═════ INFORMATION GIVEN

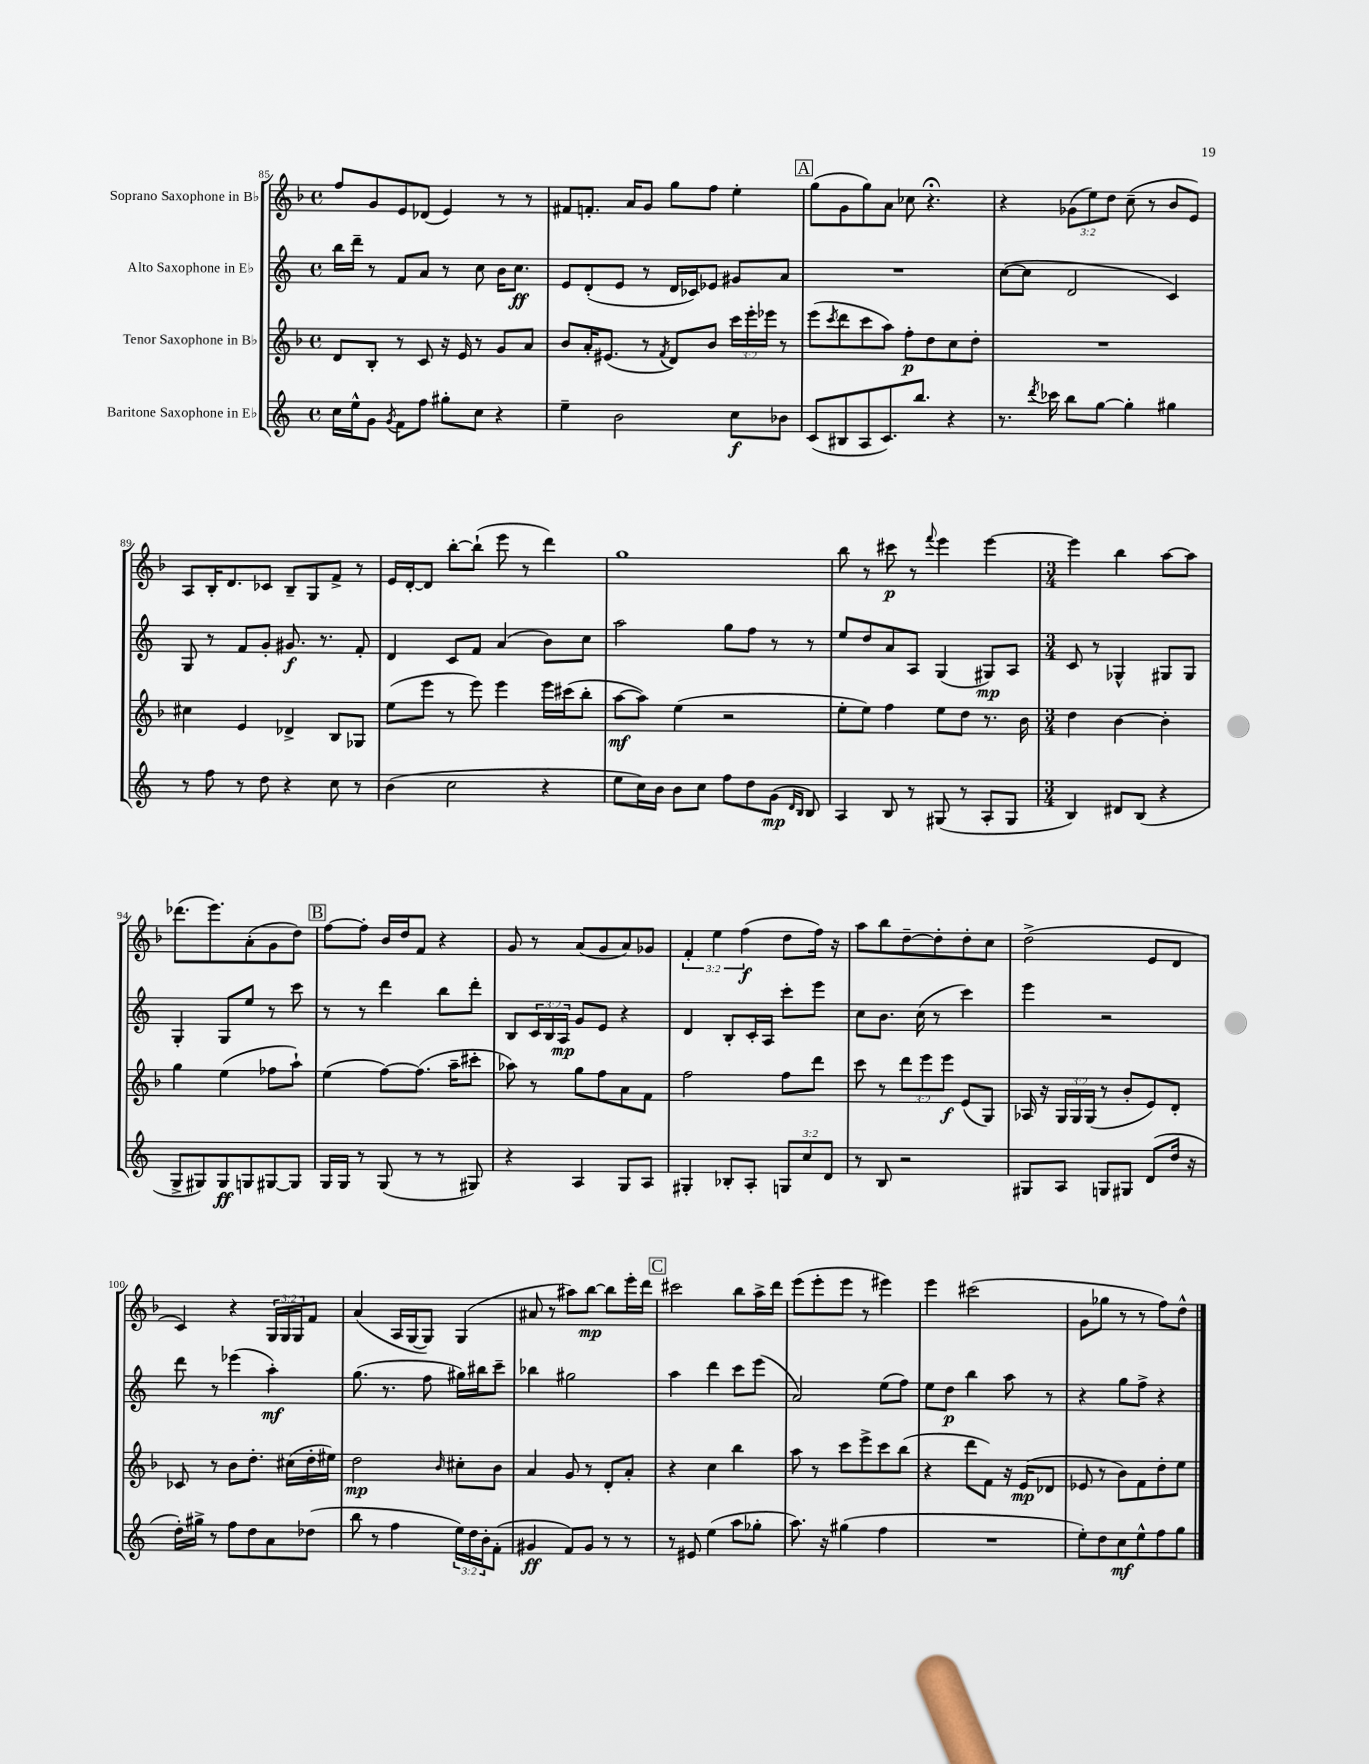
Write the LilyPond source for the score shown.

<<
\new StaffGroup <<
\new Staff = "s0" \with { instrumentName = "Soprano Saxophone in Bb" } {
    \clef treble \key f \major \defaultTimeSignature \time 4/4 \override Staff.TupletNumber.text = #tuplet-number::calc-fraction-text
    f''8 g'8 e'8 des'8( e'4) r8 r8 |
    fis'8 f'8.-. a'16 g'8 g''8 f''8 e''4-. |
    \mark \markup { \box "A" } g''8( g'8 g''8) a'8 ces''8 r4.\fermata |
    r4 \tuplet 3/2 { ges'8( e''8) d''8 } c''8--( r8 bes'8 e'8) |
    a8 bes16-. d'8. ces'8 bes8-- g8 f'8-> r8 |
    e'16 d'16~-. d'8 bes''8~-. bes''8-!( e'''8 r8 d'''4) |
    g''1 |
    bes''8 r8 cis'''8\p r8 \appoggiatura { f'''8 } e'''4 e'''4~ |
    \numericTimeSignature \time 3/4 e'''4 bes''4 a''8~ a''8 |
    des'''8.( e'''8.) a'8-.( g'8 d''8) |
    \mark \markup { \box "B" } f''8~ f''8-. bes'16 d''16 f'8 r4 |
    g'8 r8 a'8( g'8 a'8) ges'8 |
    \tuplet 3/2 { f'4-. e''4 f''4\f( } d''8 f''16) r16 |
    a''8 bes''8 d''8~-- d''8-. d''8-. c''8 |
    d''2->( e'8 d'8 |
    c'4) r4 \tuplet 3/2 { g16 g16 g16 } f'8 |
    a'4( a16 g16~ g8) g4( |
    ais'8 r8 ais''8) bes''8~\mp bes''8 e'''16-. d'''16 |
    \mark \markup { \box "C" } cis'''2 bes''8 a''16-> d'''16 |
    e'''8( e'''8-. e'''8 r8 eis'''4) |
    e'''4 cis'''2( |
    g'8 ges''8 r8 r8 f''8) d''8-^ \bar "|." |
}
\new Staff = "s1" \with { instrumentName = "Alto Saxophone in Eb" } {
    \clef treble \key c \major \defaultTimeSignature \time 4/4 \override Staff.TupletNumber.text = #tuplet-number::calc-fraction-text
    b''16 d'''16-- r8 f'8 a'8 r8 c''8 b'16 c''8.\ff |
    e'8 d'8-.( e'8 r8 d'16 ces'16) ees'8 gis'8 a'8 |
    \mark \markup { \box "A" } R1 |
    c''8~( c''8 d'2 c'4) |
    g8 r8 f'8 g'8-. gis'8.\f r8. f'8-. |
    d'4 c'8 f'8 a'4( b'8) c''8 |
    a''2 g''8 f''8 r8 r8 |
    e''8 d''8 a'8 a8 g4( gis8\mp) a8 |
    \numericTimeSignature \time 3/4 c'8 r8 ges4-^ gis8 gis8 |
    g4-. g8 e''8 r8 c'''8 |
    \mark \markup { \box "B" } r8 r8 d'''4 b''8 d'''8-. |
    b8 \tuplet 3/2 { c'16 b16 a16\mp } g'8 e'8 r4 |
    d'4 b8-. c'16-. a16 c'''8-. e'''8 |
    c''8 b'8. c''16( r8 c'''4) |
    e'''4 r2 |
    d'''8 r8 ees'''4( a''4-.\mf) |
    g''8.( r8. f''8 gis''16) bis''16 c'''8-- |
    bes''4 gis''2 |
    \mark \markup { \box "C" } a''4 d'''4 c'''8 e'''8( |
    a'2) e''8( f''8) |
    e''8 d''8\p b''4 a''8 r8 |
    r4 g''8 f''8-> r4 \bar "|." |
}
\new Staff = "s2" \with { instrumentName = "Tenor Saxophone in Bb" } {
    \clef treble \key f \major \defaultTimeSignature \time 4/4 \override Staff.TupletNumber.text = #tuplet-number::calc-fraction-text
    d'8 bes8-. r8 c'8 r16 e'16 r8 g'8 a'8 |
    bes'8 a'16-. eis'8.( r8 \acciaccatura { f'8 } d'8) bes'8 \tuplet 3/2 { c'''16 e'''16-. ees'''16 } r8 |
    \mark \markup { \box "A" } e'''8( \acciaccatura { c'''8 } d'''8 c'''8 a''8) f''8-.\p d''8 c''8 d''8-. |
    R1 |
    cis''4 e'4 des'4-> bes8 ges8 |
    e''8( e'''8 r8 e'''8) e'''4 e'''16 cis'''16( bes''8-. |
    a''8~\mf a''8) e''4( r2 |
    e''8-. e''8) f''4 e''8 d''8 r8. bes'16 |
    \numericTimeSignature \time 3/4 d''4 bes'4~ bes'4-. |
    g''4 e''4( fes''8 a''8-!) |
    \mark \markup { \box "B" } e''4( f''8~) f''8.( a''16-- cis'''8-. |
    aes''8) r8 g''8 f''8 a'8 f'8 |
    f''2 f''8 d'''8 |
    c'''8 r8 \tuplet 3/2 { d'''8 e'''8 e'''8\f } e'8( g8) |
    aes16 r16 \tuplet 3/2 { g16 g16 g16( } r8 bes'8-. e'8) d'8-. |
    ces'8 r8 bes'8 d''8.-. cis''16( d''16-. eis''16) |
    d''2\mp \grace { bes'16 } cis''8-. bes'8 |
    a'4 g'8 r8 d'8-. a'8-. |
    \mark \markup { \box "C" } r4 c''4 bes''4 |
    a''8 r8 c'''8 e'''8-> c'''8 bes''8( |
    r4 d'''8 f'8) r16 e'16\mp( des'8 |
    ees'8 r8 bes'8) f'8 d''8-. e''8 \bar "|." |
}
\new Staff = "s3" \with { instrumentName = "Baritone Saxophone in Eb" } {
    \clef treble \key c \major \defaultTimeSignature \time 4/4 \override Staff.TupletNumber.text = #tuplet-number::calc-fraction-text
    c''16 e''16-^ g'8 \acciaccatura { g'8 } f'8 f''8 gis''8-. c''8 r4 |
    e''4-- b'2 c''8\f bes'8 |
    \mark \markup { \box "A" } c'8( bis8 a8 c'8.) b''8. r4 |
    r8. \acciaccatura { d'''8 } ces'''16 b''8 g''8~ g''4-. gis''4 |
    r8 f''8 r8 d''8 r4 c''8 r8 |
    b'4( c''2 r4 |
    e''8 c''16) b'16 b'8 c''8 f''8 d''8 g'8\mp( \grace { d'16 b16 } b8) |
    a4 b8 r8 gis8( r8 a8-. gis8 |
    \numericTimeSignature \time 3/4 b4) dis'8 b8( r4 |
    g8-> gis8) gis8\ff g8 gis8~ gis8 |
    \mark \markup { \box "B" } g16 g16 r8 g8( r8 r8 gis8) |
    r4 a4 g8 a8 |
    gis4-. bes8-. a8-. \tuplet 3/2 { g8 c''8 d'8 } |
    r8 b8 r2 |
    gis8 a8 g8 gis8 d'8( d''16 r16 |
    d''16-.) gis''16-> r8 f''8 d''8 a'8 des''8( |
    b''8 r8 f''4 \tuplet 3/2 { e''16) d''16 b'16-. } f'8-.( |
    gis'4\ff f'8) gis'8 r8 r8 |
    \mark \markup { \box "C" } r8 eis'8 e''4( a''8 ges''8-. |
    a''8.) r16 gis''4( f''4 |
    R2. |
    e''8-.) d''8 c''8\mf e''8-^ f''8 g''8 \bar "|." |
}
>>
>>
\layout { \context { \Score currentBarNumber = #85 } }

══════════

PROMPT: Extract every line of the data above that contains the string "numericTimeSignature", matching case exactly.

TASK RESULT:
    \numericTimeSignature \time 3/4 e'''4 bes''4 a''8~ a''8 |
    \numericTimeSignature \time 3/4 c'8 r8 ges4-^ gis8 gis8 |
    \numericTimeSignature \time 3/4 d''4 bes'4~ bes'4-. |
    \numericTimeSignature \time 3/4 b4) dis'8 b8( r4 |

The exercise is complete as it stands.